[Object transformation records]
※ ※ ※

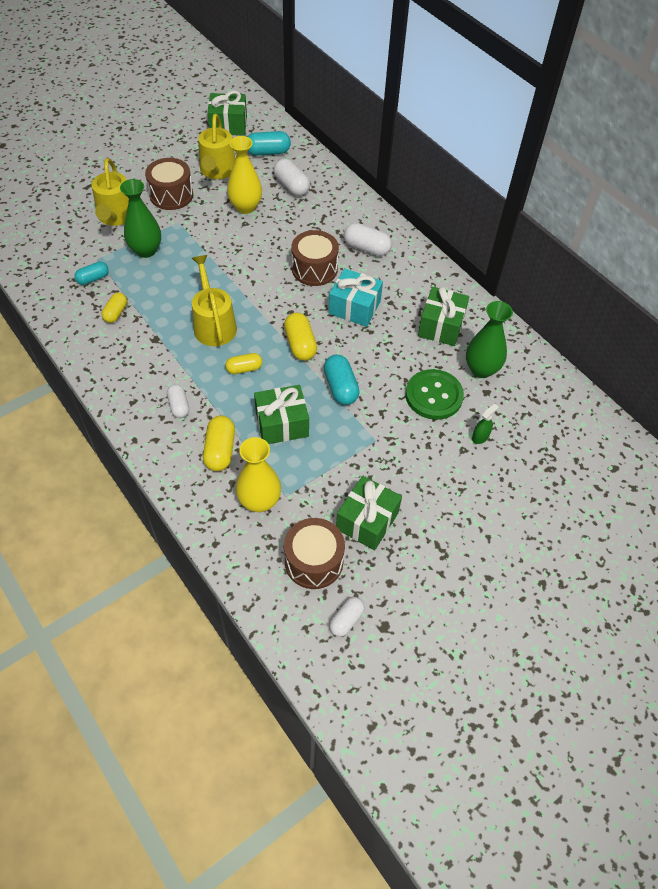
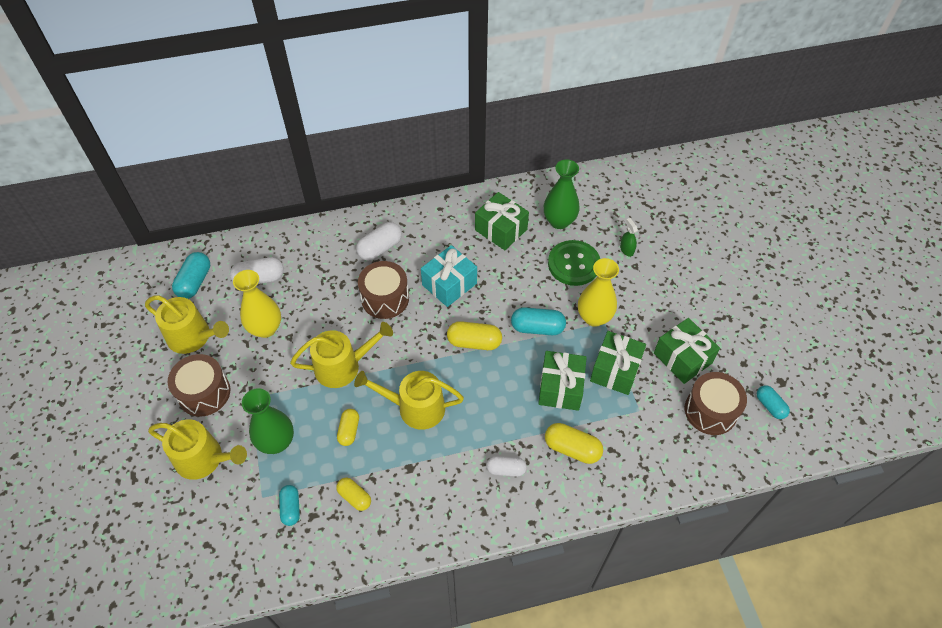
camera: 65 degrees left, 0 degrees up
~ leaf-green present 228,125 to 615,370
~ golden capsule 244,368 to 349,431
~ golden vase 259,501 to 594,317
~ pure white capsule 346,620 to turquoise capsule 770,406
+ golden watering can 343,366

※ ※ ※

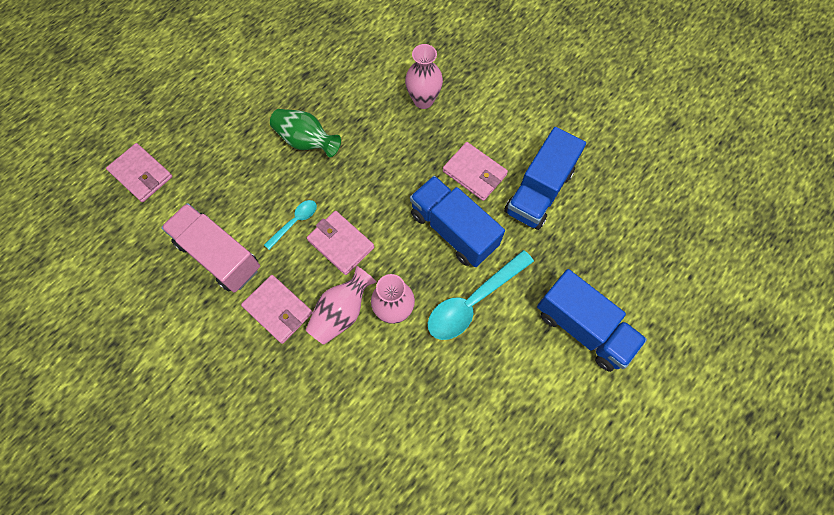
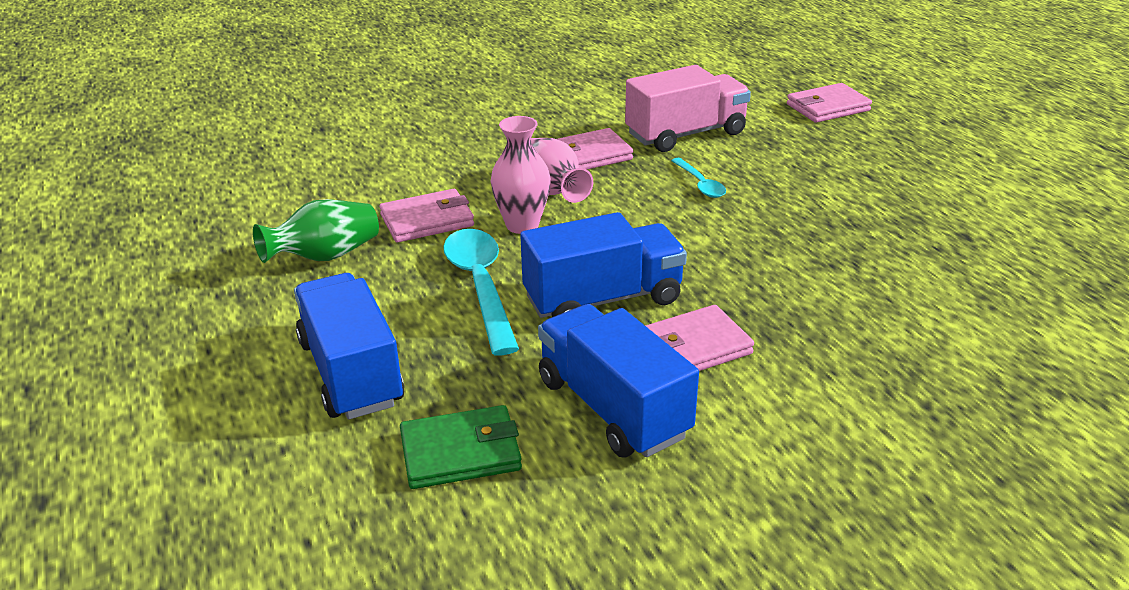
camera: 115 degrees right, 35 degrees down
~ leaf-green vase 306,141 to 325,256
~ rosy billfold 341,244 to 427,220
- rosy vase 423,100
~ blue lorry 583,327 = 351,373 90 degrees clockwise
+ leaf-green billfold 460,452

※ ※ ※

* [AIM OF THE EXERCISE] Give back, exactly as written, the stretch from the line with "camera: 65 degrees left, 0 degrees up" through the line with "watering can 343,366", and no other lines from the records above.

* [TASK ANSWER]
camera: 65 degrees left, 0 degrees up
~ leaf-green present 228,125 to 615,370
~ golden capsule 244,368 to 349,431
~ golden vase 259,501 to 594,317
~ pure white capsule 346,620 to turquoise capsule 770,406
+ golden watering can 343,366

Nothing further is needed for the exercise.